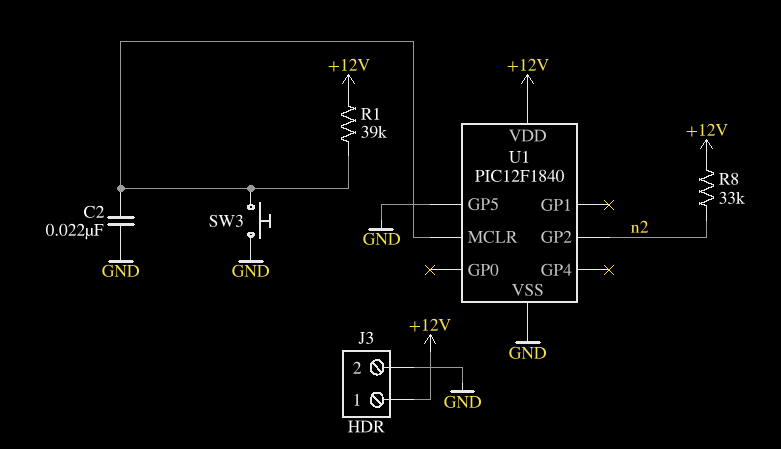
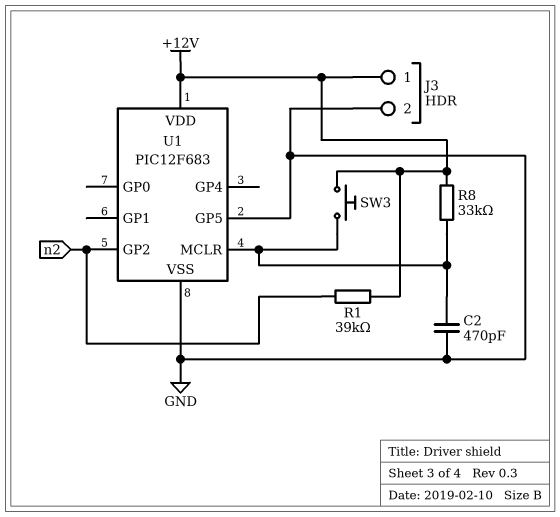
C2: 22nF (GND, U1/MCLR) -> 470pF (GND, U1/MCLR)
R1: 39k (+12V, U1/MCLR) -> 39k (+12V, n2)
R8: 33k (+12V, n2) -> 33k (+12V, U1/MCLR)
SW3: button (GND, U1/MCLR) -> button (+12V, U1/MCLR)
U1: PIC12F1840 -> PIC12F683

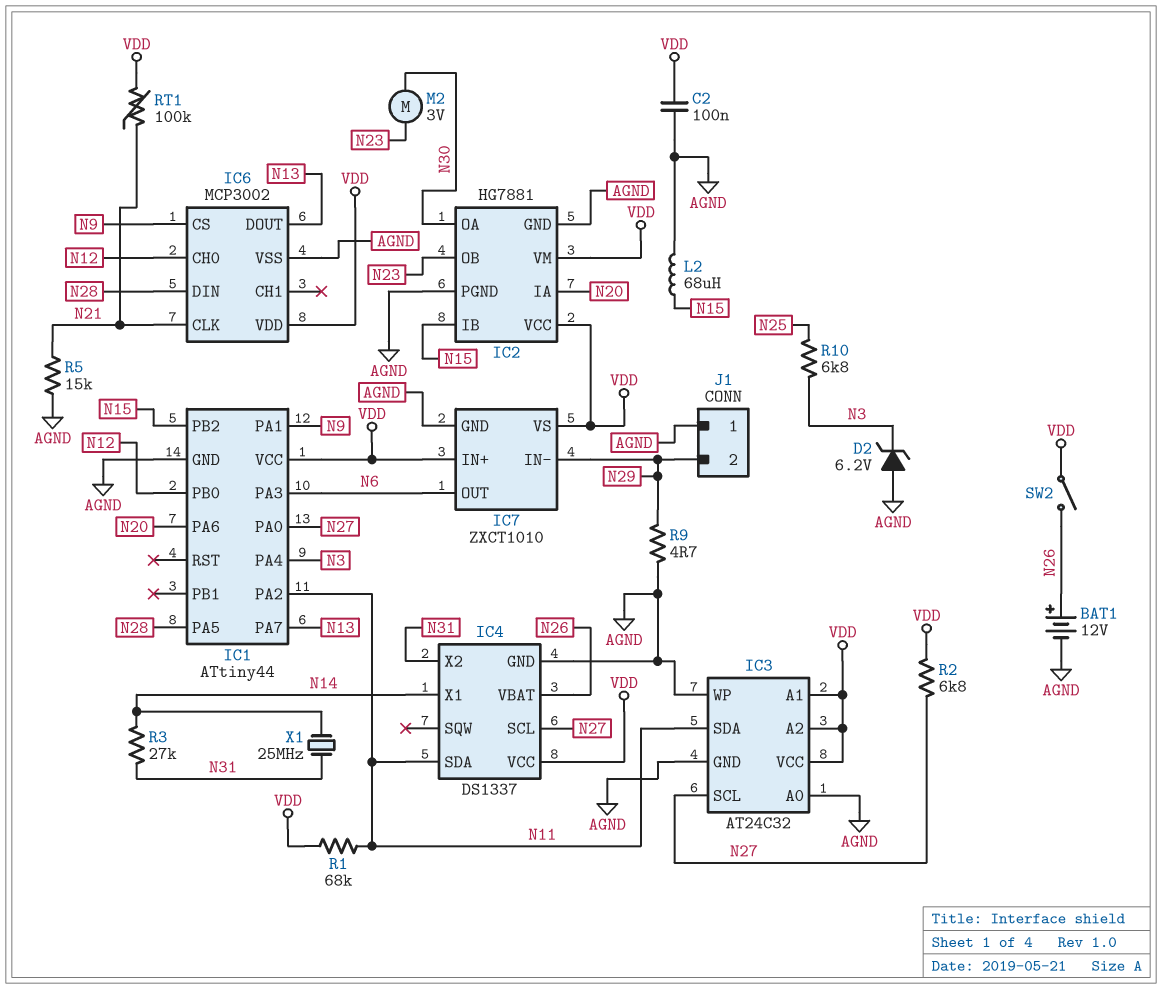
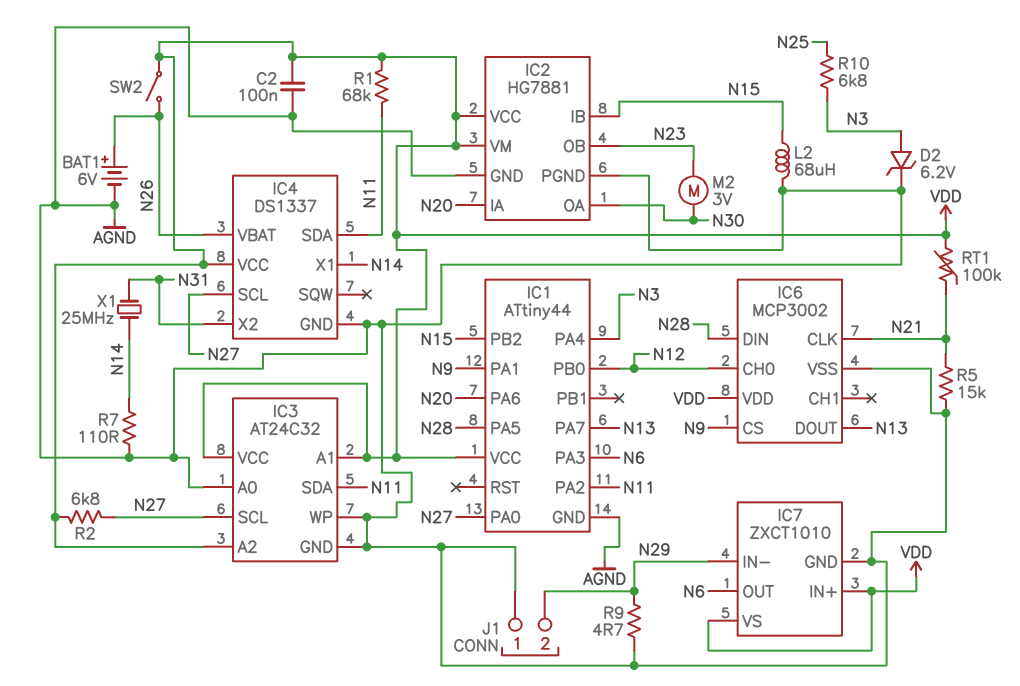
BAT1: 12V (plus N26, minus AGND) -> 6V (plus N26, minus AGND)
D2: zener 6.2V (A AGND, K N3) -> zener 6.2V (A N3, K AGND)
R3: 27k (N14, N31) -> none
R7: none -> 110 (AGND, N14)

==

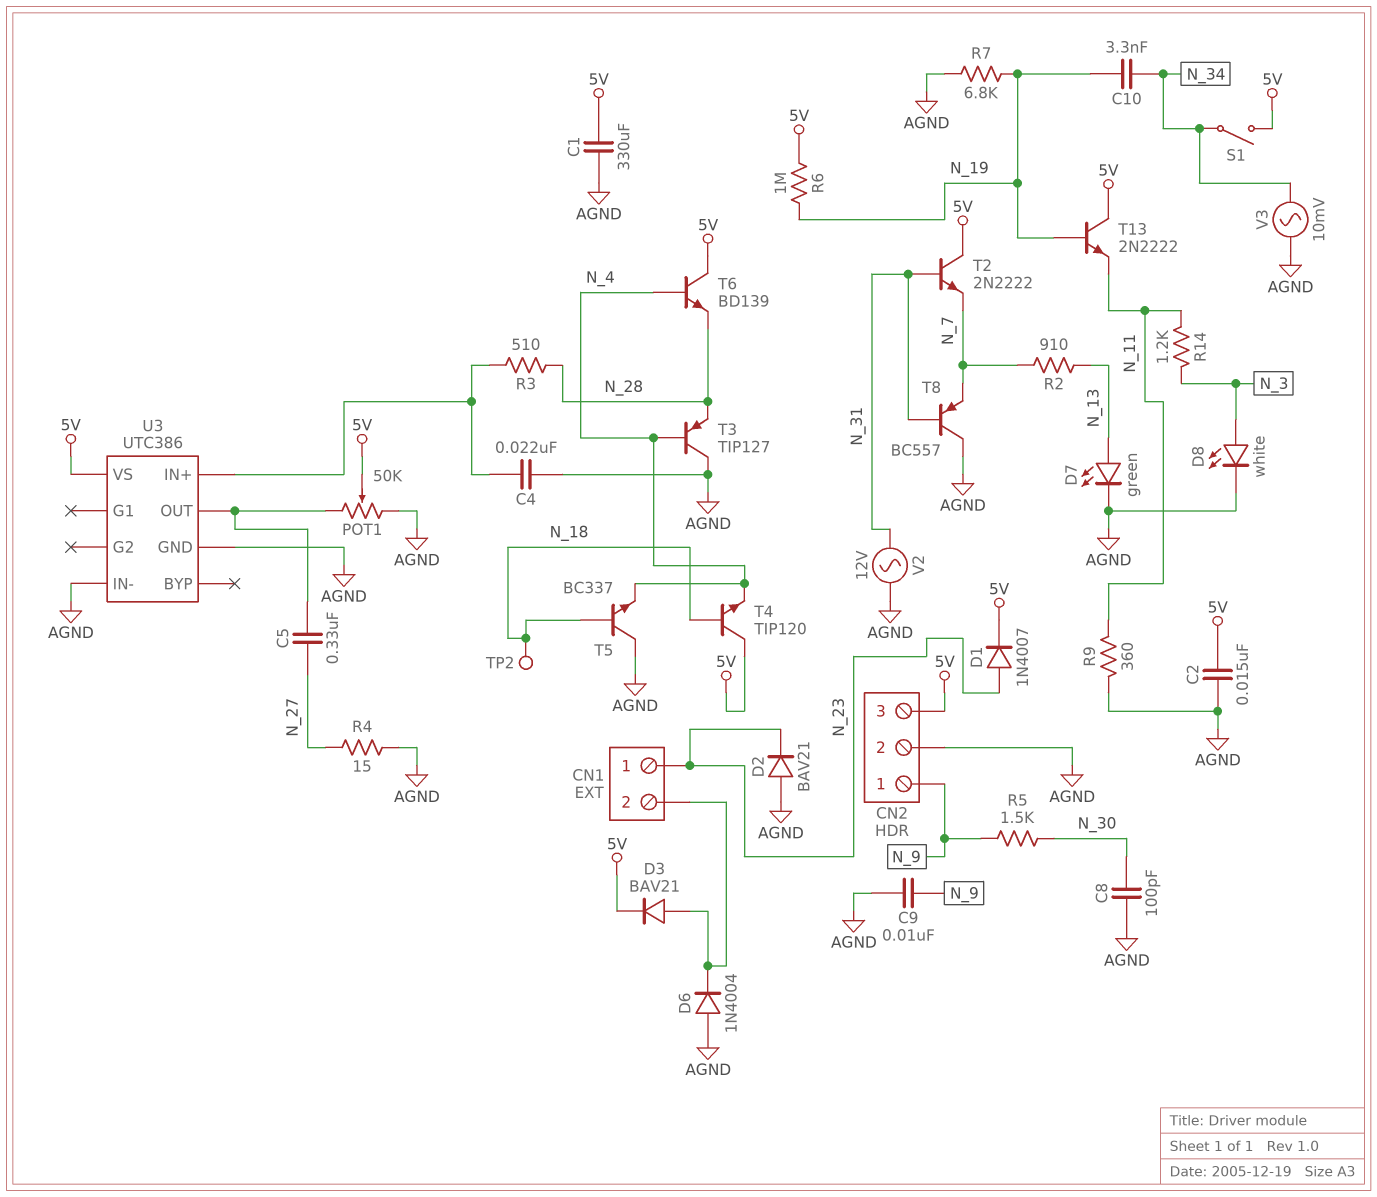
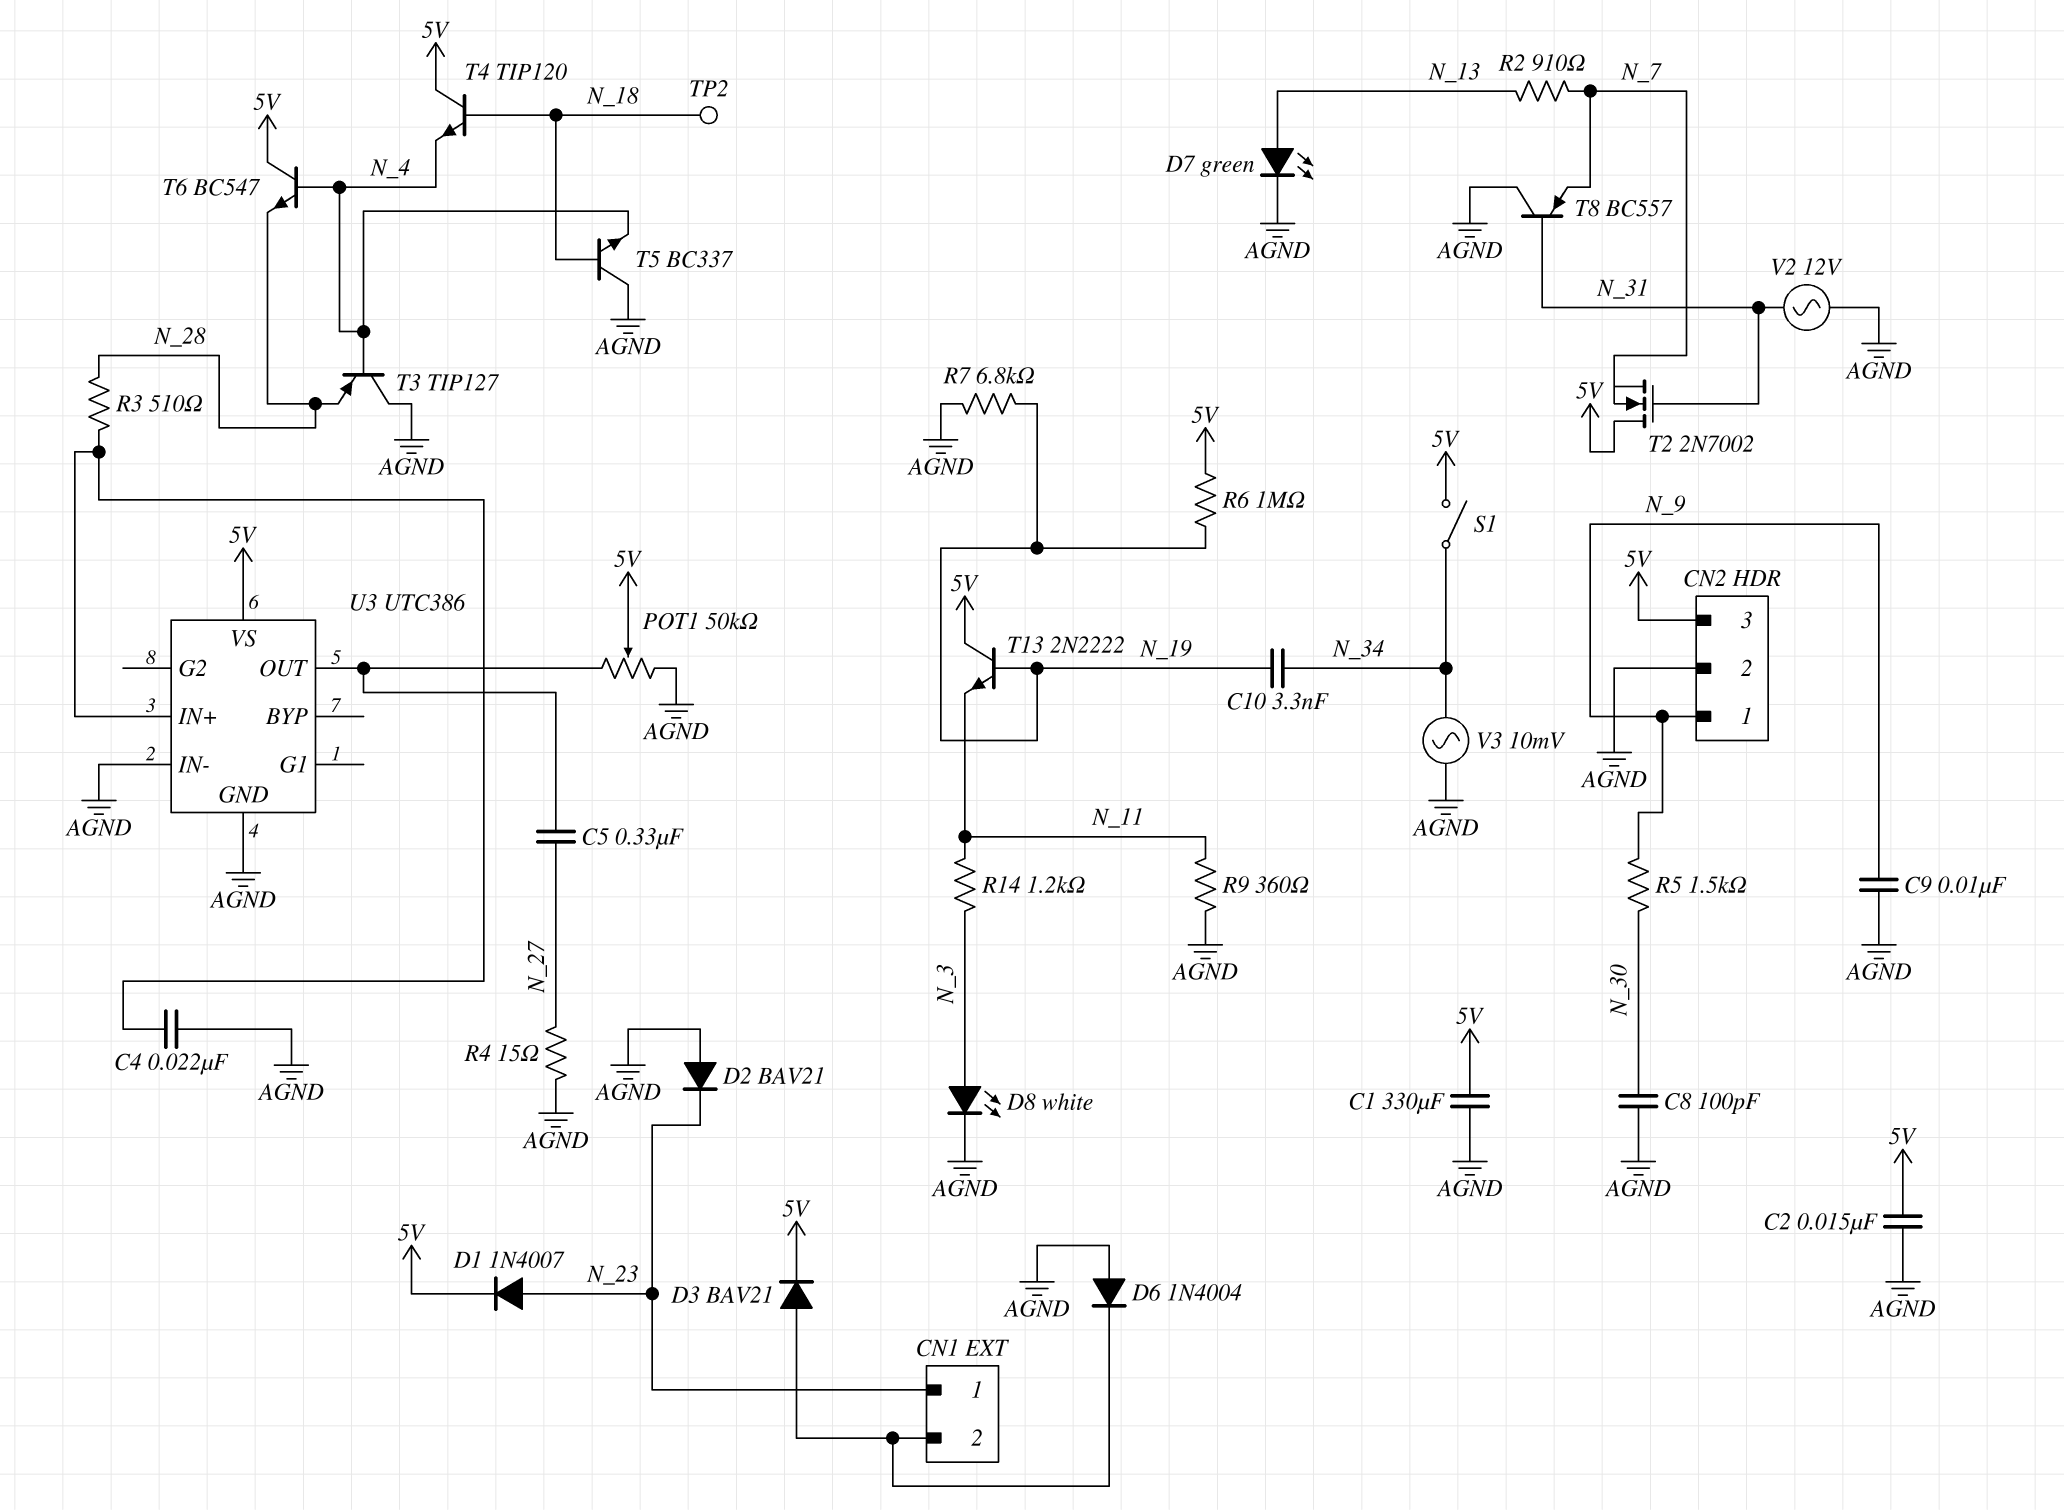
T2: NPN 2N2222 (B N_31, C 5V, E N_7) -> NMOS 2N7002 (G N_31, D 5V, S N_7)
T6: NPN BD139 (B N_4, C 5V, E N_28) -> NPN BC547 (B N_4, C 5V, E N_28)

> EXERCISE REQUIREMENTS
Set down, exactly as they appear above, all lines from the one that has "D2: zener 6.2V" down to the one that has "R7: none -> 110 (AGND, N14)", including those two and no others.

> TASK OUTPUT
D2: zener 6.2V (A AGND, K N3) -> zener 6.2V (A N3, K AGND)
R3: 27k (N14, N31) -> none
R7: none -> 110 (AGND, N14)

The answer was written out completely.